| TASK TO CARRY OUT |
Please rewrite the material as a Markdown table with the columns Row and Line, numbering each line in Row and skipping any blank lines.

| EXCERPTED RECORDS |
-*-*-
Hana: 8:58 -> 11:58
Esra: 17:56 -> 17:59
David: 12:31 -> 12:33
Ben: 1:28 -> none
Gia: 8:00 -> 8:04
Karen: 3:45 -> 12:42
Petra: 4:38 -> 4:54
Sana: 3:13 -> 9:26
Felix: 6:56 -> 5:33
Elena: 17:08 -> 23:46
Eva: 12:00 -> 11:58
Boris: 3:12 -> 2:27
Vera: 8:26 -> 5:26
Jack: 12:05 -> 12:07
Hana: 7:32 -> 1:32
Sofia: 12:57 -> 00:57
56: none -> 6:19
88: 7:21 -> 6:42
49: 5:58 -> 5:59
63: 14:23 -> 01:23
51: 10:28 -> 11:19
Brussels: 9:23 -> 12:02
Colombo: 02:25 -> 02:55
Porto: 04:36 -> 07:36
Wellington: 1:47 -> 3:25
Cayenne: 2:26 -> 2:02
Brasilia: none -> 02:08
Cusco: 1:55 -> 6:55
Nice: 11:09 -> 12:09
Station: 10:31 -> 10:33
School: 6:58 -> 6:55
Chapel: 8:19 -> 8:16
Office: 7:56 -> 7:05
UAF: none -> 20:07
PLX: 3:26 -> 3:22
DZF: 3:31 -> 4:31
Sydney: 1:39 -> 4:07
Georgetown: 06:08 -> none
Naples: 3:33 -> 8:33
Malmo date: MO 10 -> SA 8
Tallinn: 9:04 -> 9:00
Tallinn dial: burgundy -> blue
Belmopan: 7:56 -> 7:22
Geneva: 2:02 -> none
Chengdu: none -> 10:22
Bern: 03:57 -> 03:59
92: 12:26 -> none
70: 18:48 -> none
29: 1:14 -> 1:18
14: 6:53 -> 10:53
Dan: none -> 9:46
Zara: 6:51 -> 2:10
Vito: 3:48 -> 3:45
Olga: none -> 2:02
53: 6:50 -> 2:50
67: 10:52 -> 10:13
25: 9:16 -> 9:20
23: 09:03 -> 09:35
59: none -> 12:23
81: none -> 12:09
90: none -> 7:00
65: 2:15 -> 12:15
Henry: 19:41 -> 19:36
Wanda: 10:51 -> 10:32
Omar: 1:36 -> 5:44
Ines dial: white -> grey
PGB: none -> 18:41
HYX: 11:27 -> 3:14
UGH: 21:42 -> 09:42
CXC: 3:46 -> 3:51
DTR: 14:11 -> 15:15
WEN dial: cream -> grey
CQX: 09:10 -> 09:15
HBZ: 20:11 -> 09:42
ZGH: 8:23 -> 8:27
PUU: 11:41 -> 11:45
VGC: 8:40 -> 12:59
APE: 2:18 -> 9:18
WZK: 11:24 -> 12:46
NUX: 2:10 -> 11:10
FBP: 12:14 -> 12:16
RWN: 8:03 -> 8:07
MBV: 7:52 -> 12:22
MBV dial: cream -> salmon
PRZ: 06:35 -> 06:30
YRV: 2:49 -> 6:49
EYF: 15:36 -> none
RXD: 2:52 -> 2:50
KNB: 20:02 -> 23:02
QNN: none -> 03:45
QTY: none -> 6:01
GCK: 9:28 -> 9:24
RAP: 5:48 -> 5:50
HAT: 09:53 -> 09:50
-*-*-
| ANSWER BELOW |
| Row | Line |
|---|---|
| 1 | Hana: 8:58 -> 11:58 |
| 2 | Esra: 17:56 -> 17:59 |
| 3 | David: 12:31 -> 12:33 |
| 4 | Ben: 1:28 -> none |
| 5 | Gia: 8:00 -> 8:04 |
| 6 | Karen: 3:45 -> 12:42 |
| 7 | Petra: 4:38 -> 4:54 |
| 8 | Sana: 3:13 -> 9:26 |
| 9 | Felix: 6:56 -> 5:33 |
| 10 | Elena: 17:08 -> 23:46 |
| 11 | Eva: 12:00 -> 11:58 |
| 12 | Boris: 3:12 -> 2:27 |
| 13 | Vera: 8:26 -> 5:26 |
| 14 | Jack: 12:05 -> 12:07 |
| 15 | Hana: 7:32 -> 1:32 |
| 16 | Sofia: 12:57 -> 00:57 |
| 17 | 56: none -> 6:19 |
| 18 | 88: 7:21 -> 6:42 |
| 19 | 49: 5:58 -> 5:59 |
| 20 | 63: 14:23 -> 01:23 |
| 21 | 51: 10:28 -> 11:19 |
| 22 | Brussels: 9:23 -> 12:02 |
| 23 | Colombo: 02:25 -> 02:55 |
| 24 | Porto: 04:36 -> 07:36 |
| 25 | Wellington: 1:47 -> 3:25 |
| 26 | Cayenne: 2:26 -> 2:02 |
| 27 | Brasilia: none -> 02:08 |
| 28 | Cusco: 1:55 -> 6:55 |
| 29 | Nice: 11:09 -> 12:09 |
| 30 | Station: 10:31 -> 10:33 |
| 31 | School: 6:58 -> 6:55 |
| 32 | Chapel: 8:19 -> 8:16 |
| 33 | Office: 7:56 -> 7:05 |
| 34 | UAF: none -> 20:07 |
| 35 | PLX: 3:26 -> 3:22 |
| 36 | DZF: 3:31 -> 4:31 |
| 37 | Sydney: 1:39 -> 4:07 |
| 38 | Georgetown: 06:08 -> none |
| 39 | Naples: 3:33 -> 8:33 |
| 40 | Malmo date: MO 10 -> SA 8 |
| 41 | Tallinn: 9:04 -> 9:00 |
| 42 | Tallinn dial: burgundy -> blue |
| 43 | Belmopan: 7:56 -> 7:22 |
| 44 | Geneva: 2:02 -> none |
| 45 | Chengdu: none -> 10:22 |
| 46 | Bern: 03:57 -> 03:59 |
| 47 | 92: 12:26 -> none |
| 48 | 70: 18:48 -> none |
| 49 | 29: 1:14 -> 1:18 |
| 50 | 14: 6:53 -> 10:53 |
| 51 | Dan: none -> 9:46 |
| 52 | Zara: 6:51 -> 2:10 |
| 53 | Vito: 3:48 -> 3:45 |
| 54 | Olga: none -> 2:02 |
| 55 | 53: 6:50 -> 2:50 |
| 56 | 67: 10:52 -> 10:13 |
| 57 | 25: 9:16 -> 9:20 |
| 58 | 23: 09:03 -> 09:35 |
| 59 | 59: none -> 12:23 |
| 60 | 81: none -> 12:09 |
| 61 | 90: none -> 7:00 |
| 62 | 65: 2:15 -> 12:15 |
| 63 | Henry: 19:41 -> 19:36 |
| 64 | Wanda: 10:51 -> 10:32 |
| 65 | Omar: 1:36 -> 5:44 |
| 66 | Ines dial: white -> grey |
| 67 | PGB: none -> 18:41 |
| 68 | HYX: 11:27 -> 3:14 |
| 69 | UGH: 21:42 -> 09:42 |
| 70 | CXC: 3:46 -> 3:51 |
| 71 | DTR: 14:11 -> 15:15 |
| 72 | WEN dial: cream -> grey |
| 73 | CQX: 09:10 -> 09:15 |
| 74 | HBZ: 20:11 -> 09:42 |
| 75 | ZGH: 8:23 -> 8:27 |
| 76 | PUU: 11:41 -> 11:45 |
| 77 | VGC: 8:40 -> 12:59 |
| 78 | APE: 2:18 -> 9:18 |
| 79 | WZK: 11:24 -> 12:46 |
| 80 | NUX: 2:10 -> 11:10 |
| 81 | FBP: 12:14 -> 12:16 |
| 82 | RWN: 8:03 -> 8:07 |
| 83 | MBV: 7:52 -> 12:22 |
| 84 | MBV dial: cream -> salmon |
| 85 | PRZ: 06:35 -> 06:30 |
| 86 | YRV: 2:49 -> 6:49 |
| 87 | EYF: 15:36 -> none |
| 88 | RXD: 2:52 -> 2:50 |
| 89 | KNB: 20:02 -> 23:02 |
| 90 | QNN: none -> 03:45 |
| 91 | QTY: none -> 6:01 |
| 92 | GCK: 9:28 -> 9:24 |
| 93 | RAP: 5:48 -> 5:50 |
| 94 | HAT: 09:53 -> 09:50 |